[Stored items]

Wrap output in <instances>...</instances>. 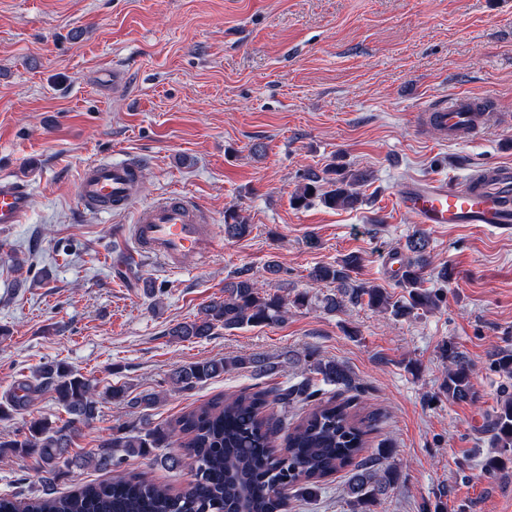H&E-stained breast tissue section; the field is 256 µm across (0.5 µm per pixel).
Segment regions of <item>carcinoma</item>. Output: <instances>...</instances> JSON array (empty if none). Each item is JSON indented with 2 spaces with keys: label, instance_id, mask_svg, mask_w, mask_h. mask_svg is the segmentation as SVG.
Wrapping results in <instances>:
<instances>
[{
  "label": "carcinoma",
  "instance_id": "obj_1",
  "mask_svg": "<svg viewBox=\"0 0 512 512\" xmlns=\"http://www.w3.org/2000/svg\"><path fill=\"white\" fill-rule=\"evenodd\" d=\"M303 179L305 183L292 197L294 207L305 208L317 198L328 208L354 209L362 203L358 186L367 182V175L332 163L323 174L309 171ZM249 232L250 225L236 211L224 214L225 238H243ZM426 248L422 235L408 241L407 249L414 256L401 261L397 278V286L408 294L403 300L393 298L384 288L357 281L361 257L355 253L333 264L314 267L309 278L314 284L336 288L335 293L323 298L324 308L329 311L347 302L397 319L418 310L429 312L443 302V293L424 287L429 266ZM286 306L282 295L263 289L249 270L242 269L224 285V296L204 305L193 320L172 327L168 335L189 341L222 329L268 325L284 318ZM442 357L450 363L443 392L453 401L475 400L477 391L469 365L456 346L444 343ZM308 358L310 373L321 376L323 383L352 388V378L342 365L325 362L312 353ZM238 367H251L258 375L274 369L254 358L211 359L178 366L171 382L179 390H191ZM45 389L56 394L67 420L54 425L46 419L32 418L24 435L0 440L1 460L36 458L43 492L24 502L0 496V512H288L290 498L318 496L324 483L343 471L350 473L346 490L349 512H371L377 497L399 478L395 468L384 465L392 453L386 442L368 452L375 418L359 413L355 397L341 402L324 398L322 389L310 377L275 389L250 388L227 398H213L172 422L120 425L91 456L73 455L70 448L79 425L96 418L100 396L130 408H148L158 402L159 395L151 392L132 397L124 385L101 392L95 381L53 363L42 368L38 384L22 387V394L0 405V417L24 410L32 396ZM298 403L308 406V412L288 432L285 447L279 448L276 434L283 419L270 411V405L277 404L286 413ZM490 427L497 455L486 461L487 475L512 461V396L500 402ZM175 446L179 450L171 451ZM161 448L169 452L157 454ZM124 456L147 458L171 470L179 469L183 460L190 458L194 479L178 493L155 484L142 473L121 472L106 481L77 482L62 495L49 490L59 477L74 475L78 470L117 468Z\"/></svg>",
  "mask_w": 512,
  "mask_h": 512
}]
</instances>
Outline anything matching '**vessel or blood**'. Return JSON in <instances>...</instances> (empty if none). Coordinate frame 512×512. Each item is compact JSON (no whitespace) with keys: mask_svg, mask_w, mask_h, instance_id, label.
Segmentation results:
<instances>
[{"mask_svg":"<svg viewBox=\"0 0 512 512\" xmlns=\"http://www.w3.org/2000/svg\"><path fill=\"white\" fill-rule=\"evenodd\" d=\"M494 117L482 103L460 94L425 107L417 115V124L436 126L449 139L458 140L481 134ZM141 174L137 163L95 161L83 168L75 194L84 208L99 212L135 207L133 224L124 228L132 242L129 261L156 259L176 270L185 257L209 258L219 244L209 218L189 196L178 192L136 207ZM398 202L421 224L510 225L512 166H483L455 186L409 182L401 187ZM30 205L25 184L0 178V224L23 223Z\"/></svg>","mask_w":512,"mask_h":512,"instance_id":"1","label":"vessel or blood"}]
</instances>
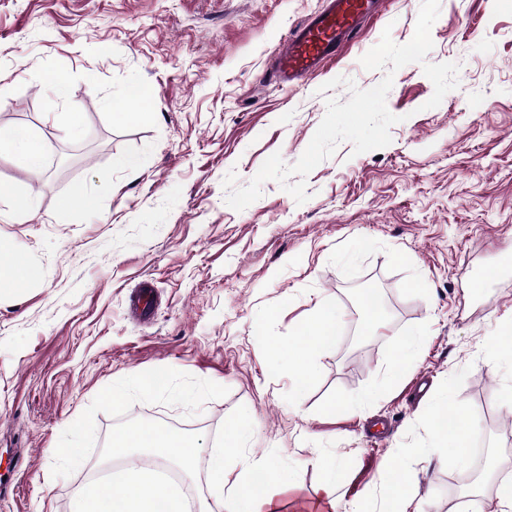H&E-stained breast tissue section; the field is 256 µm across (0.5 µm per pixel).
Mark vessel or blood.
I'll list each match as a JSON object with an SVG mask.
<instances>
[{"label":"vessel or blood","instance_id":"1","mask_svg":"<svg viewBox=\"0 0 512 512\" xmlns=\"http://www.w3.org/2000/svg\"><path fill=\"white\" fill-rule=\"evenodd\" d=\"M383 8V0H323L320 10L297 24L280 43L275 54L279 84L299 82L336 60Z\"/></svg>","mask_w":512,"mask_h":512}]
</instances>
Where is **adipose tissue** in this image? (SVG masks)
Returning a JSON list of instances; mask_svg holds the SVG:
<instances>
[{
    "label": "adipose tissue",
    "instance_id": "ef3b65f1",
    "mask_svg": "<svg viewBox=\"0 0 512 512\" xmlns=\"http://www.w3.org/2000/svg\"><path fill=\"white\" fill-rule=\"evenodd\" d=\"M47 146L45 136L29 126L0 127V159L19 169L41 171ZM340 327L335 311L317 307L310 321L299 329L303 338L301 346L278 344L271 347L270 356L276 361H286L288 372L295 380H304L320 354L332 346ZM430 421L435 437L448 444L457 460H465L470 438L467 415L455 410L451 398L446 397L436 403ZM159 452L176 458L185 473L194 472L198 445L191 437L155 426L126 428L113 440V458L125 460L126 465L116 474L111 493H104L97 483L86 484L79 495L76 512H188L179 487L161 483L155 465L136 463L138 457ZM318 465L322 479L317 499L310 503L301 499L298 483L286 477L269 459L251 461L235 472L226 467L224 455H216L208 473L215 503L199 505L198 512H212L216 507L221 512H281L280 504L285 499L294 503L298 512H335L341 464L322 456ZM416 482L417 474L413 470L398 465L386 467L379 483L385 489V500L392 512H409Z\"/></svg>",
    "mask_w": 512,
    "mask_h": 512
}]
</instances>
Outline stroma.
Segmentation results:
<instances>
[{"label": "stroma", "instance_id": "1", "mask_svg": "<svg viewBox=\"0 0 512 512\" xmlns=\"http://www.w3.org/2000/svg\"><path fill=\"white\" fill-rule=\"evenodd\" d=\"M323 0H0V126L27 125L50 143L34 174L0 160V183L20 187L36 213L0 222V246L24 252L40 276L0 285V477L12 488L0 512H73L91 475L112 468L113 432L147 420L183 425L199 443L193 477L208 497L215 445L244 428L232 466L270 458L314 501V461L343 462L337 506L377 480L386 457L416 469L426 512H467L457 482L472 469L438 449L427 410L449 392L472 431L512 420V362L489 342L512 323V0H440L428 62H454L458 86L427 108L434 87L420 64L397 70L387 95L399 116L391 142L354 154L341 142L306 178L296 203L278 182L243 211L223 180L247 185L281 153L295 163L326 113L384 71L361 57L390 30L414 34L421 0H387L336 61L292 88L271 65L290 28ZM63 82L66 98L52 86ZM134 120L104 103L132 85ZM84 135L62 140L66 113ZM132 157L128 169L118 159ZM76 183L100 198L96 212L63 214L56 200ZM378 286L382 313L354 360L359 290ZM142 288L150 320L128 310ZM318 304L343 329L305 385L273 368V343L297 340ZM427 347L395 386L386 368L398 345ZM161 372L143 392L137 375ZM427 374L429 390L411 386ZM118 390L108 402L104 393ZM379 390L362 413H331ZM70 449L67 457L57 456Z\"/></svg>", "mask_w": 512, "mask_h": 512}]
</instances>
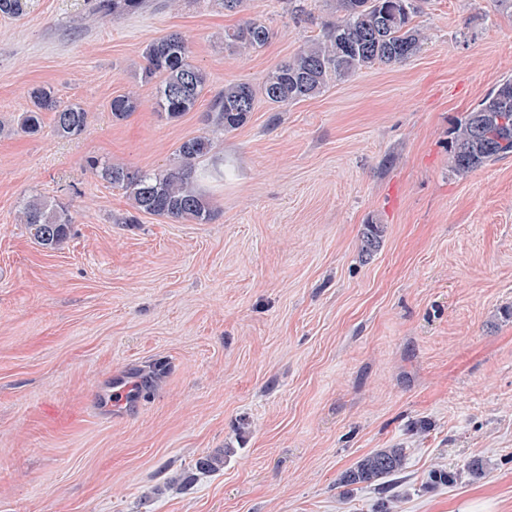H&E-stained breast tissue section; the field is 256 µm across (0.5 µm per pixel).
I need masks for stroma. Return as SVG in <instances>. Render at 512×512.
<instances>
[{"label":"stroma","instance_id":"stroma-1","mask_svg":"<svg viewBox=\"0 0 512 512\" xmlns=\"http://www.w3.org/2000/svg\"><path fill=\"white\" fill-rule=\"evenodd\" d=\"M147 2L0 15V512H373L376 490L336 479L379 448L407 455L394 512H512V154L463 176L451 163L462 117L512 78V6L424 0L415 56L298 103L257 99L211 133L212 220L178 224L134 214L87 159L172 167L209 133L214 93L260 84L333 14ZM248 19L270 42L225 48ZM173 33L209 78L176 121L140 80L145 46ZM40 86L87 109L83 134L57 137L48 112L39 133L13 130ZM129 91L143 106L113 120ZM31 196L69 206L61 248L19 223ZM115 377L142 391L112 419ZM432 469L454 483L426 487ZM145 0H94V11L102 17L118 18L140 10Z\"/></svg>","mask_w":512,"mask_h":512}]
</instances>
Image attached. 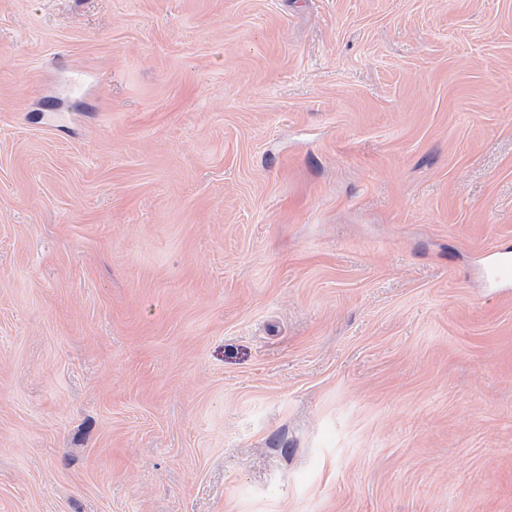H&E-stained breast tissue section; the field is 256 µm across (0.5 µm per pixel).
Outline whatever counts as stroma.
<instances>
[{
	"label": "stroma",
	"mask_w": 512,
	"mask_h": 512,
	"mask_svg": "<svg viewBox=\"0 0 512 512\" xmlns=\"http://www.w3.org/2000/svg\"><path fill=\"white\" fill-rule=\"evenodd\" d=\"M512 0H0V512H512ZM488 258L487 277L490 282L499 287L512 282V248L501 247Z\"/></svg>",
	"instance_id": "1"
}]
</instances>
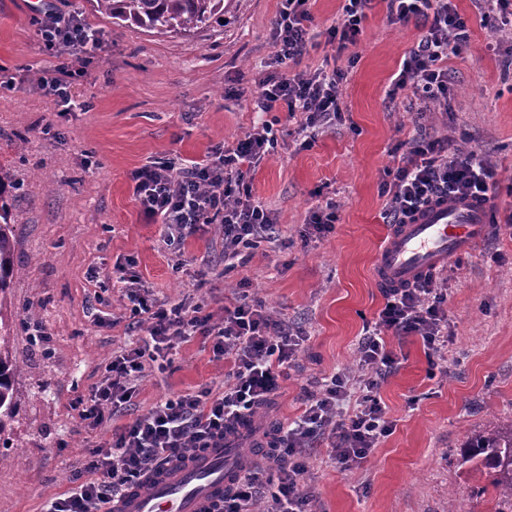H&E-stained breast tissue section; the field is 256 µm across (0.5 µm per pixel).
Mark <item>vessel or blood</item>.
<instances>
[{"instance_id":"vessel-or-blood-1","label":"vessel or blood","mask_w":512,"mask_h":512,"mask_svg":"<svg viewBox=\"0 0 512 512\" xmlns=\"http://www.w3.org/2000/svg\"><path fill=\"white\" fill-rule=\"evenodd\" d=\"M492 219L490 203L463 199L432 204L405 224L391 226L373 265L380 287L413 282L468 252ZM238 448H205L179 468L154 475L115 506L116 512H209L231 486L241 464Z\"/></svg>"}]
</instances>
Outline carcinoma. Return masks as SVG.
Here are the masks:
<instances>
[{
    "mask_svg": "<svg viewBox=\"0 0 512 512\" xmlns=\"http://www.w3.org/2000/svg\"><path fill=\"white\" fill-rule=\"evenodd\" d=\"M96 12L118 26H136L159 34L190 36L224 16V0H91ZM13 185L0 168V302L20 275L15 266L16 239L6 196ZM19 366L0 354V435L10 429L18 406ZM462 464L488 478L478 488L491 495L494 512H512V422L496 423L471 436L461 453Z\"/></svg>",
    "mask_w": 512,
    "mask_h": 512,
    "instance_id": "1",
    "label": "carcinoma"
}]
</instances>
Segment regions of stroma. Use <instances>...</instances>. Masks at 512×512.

■ **What the task requires**: For this exercise, please retype exactly the lines in the listing from the line with "Mark <item>vessel or blood</item>." through its last line, both ends included.

■ **Task solution**:
Mark <item>vessel or blood</item>.
<instances>
[{"instance_id":"vessel-or-blood-1","label":"vessel or blood","mask_w":512,"mask_h":512,"mask_svg":"<svg viewBox=\"0 0 512 512\" xmlns=\"http://www.w3.org/2000/svg\"><path fill=\"white\" fill-rule=\"evenodd\" d=\"M492 219L490 203L463 199L432 204L405 224L391 226L373 265L380 287L413 282L468 252ZM238 448H205L179 468L154 475L115 506L116 512H209L231 486L241 464Z\"/></svg>"}]
</instances>
Outline carcinoma. Return masks as SVG.
Here are the masks:
<instances>
[{
    "mask_svg": "<svg viewBox=\"0 0 512 512\" xmlns=\"http://www.w3.org/2000/svg\"><path fill=\"white\" fill-rule=\"evenodd\" d=\"M96 12L118 26H136L159 34L190 36L224 16V0H91ZM13 185L0 168V302L20 275L15 266L16 239L6 196ZM19 366L0 354V435L10 429L18 406ZM462 464L488 478L478 488L491 495L494 512H512V422L496 423L471 436L461 453Z\"/></svg>",
    "mask_w": 512,
    "mask_h": 512,
    "instance_id": "1",
    "label": "carcinoma"
}]
</instances>
Segment regions of stroma. Use <instances>...</instances>. Masks at 512×512.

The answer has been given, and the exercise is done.